_Task inputs_
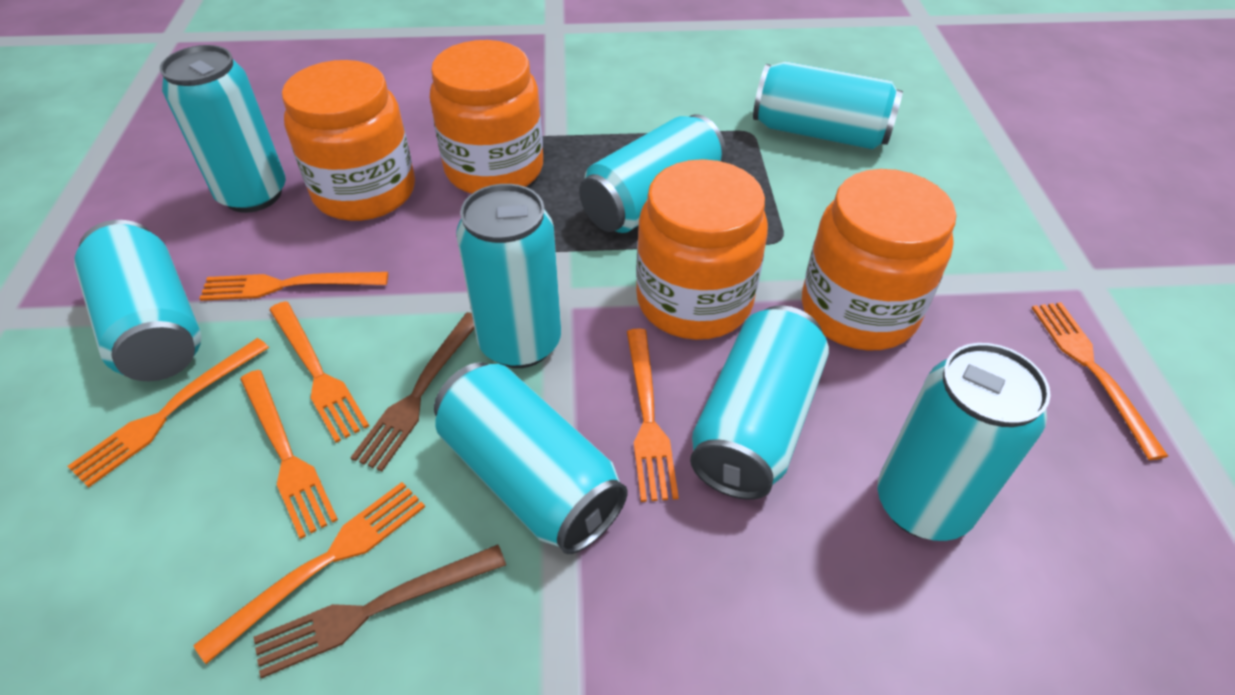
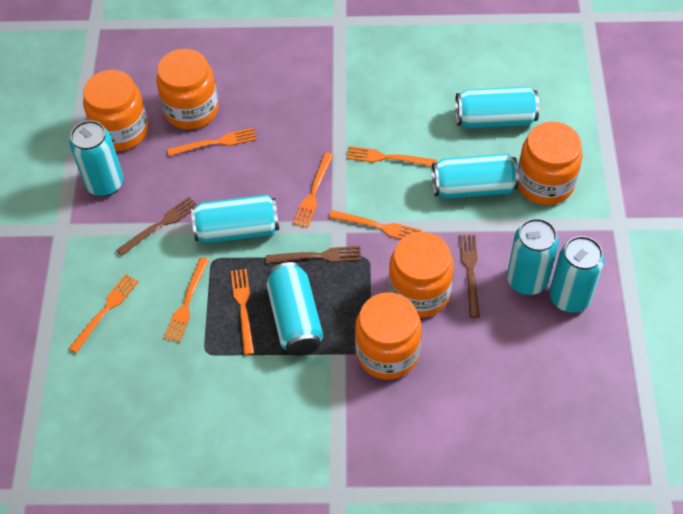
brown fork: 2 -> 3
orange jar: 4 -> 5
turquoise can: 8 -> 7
---
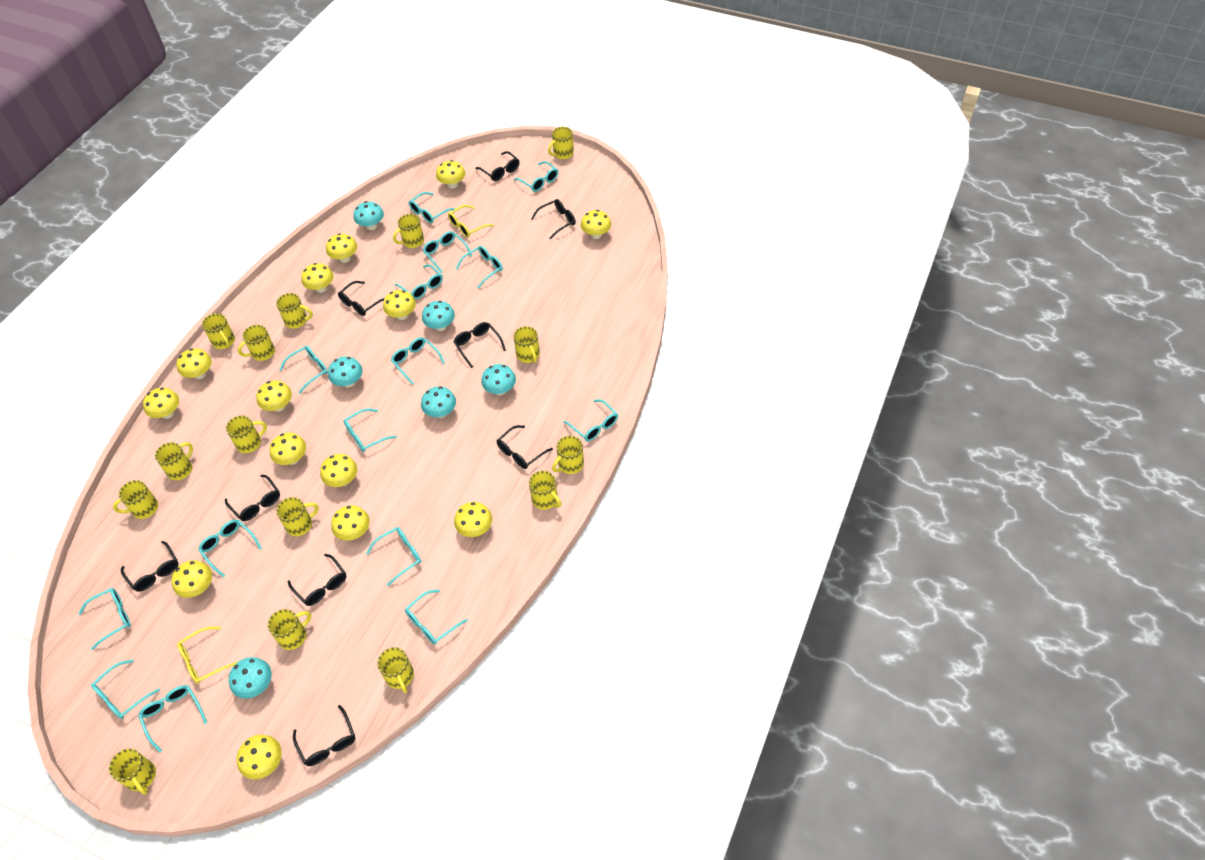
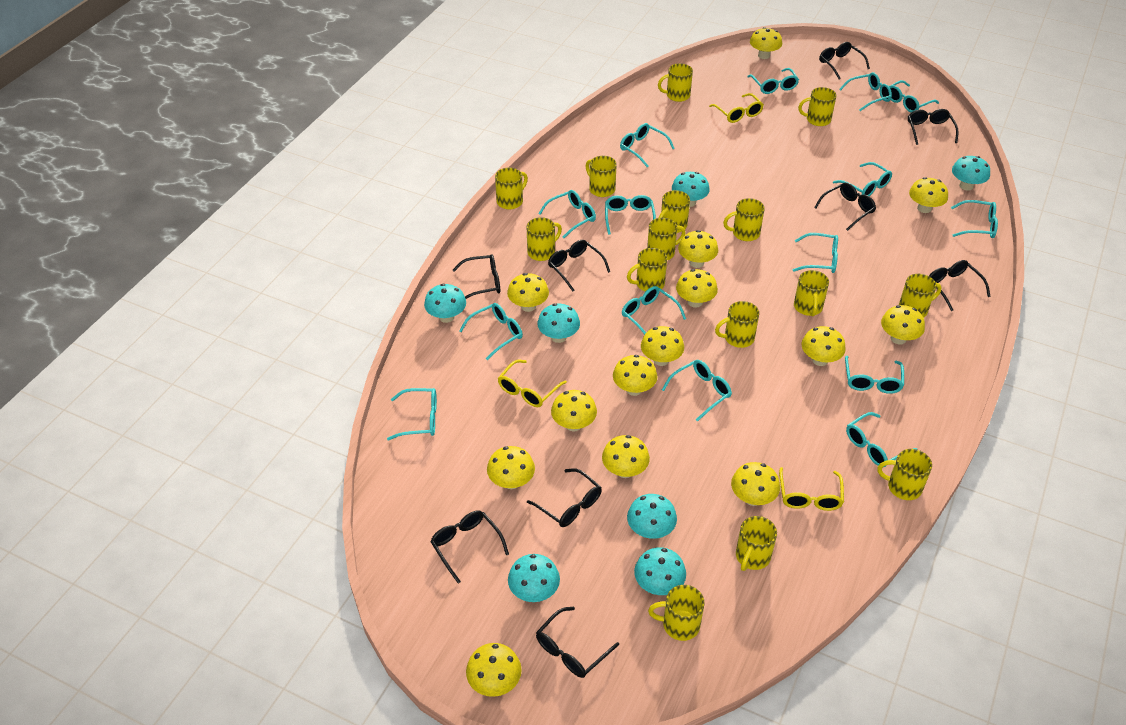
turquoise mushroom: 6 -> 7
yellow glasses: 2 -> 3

_Task statement_
From the entries above, list each line with "turquoise" in it.

_Task answer_
turquoise can: 8 -> 7
turquoise mushroom: 6 -> 7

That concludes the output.